• [Task directions] Make an exact copy of the records below, excluding images.

• [Given records]
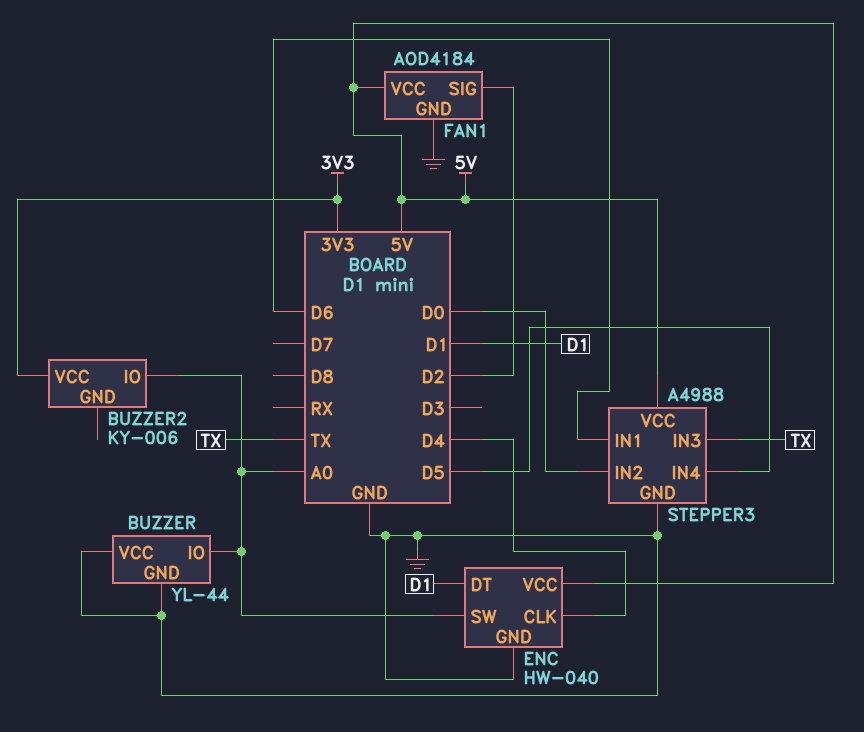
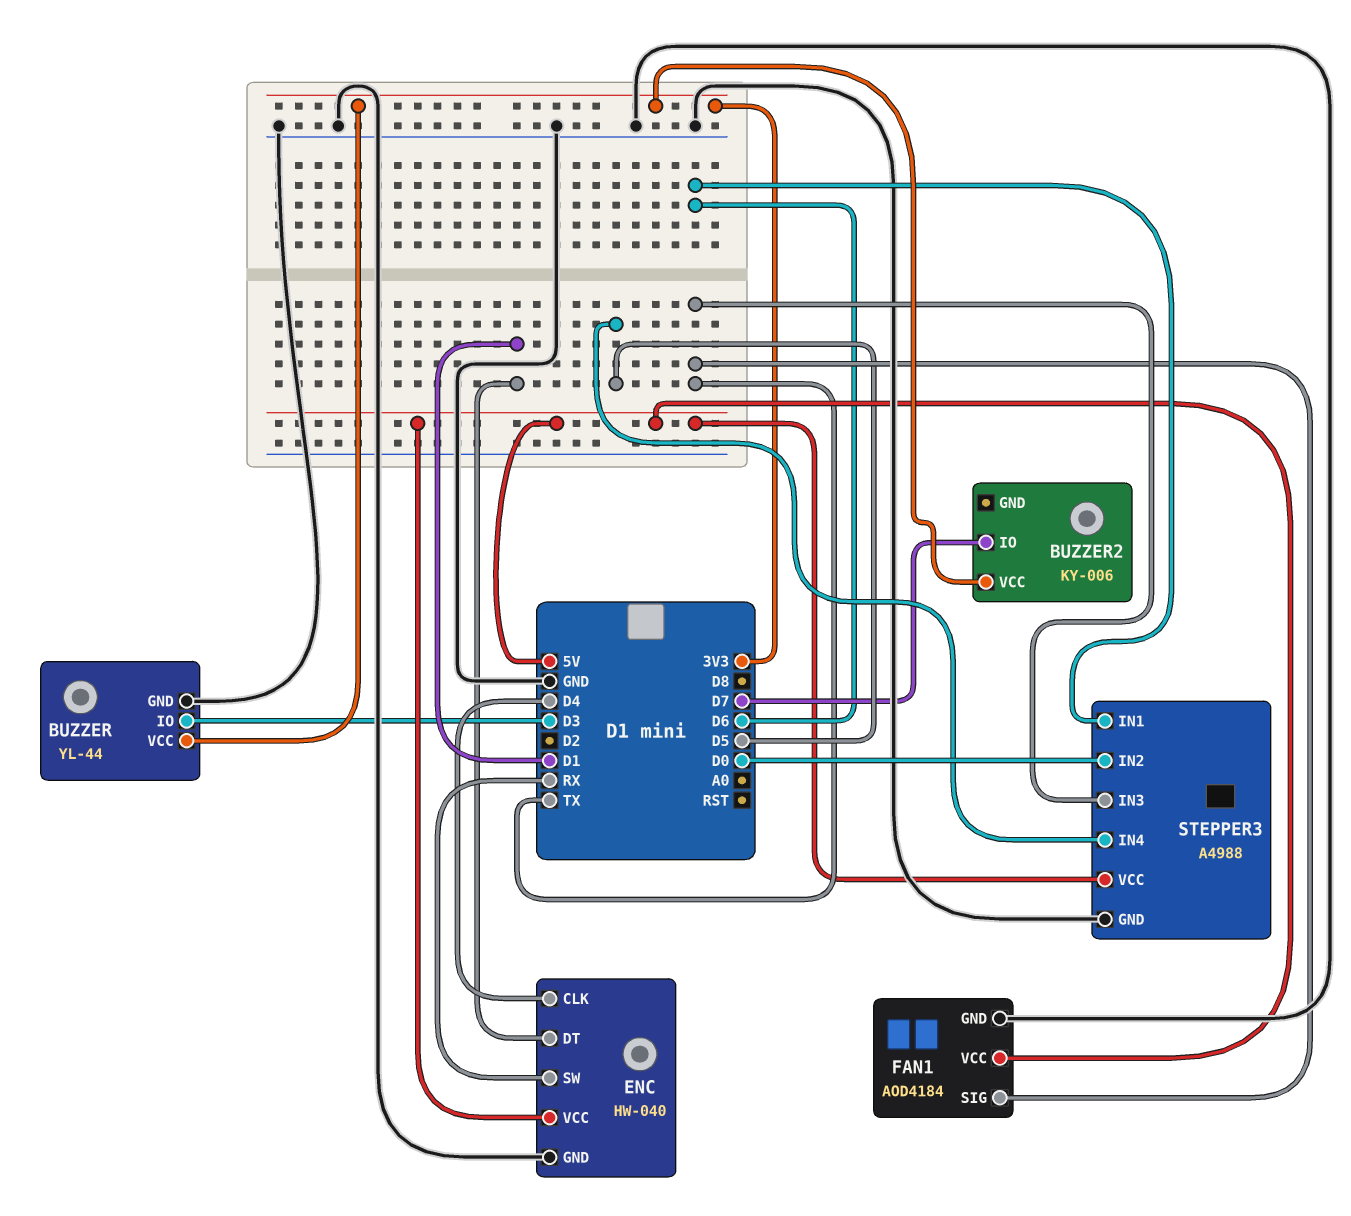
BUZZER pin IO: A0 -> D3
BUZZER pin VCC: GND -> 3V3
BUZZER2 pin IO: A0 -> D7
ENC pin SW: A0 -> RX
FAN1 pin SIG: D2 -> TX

• [Written answer]
BUZZER pin IO: A0 -> D3
BUZZER pin VCC: GND -> 3V3
BUZZER2 pin IO: A0 -> D7
ENC pin SW: A0 -> RX
FAN1 pin SIG: D2 -> TX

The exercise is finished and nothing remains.